===== PROVIDED RECORDS
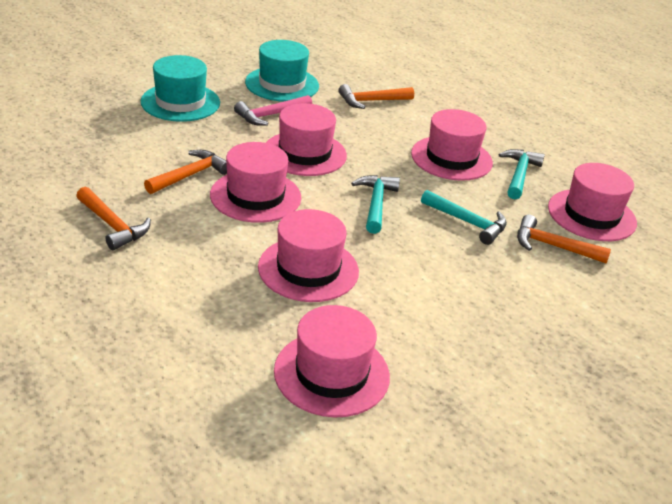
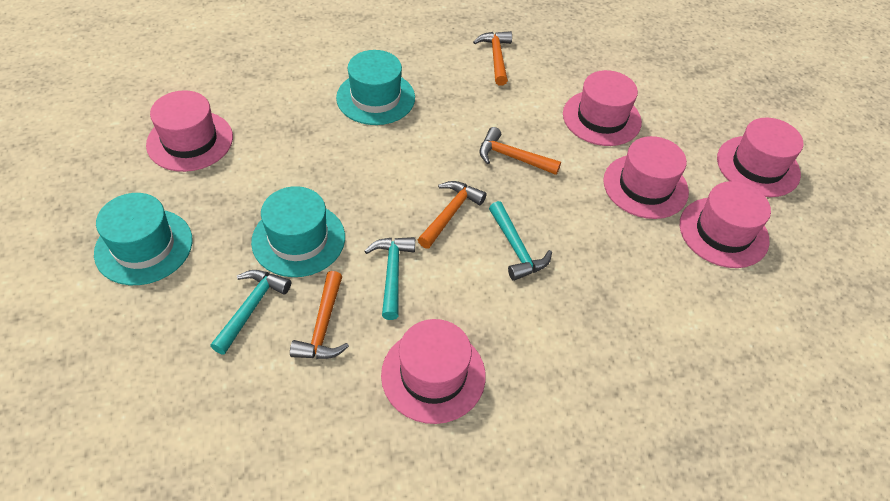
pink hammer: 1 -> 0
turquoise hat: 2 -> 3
==========
===== PROVIDED RECORDS
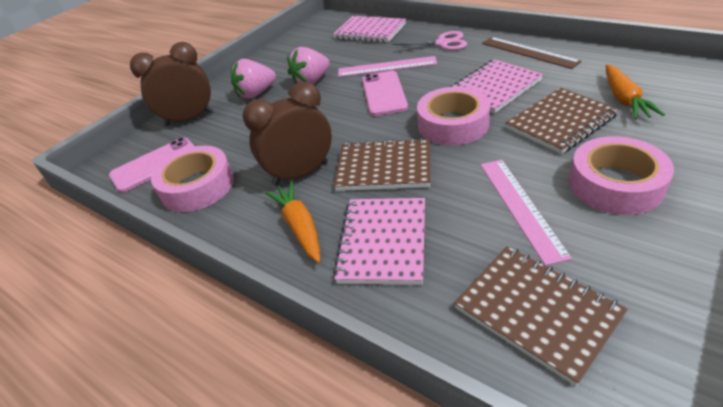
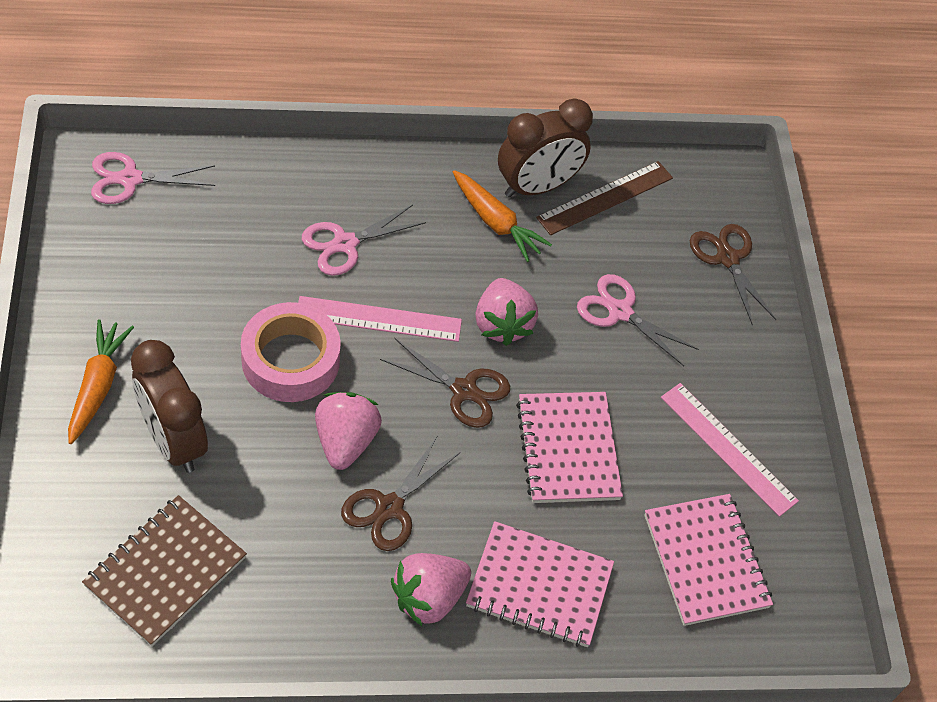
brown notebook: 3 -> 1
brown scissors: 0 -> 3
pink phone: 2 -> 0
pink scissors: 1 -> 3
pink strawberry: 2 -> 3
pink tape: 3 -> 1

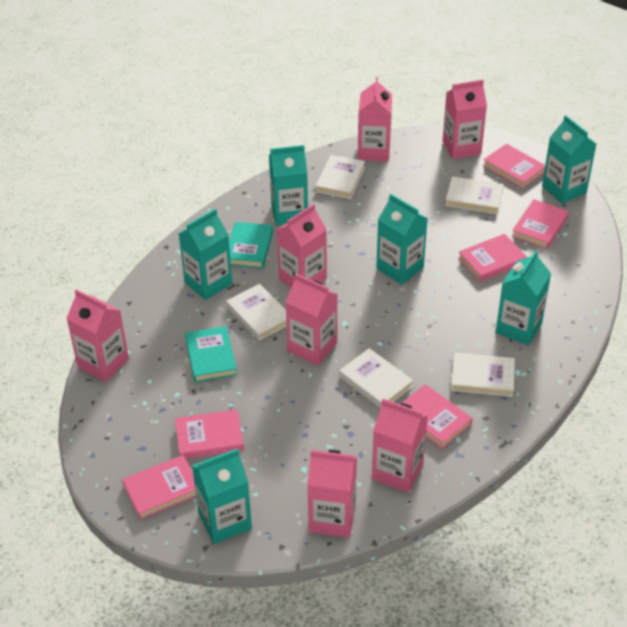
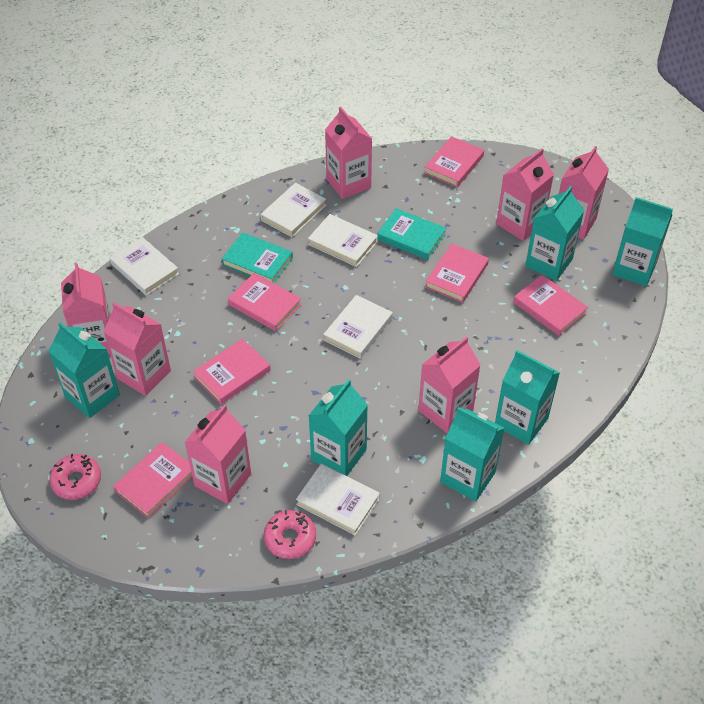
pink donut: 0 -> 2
==========
* **AIM OF THE EXERCISE**: Every line above that holds the word "brown" is to be found and copied.

* **THE ANSWER**:
brown notebook: 3 -> 1
brown scissors: 0 -> 3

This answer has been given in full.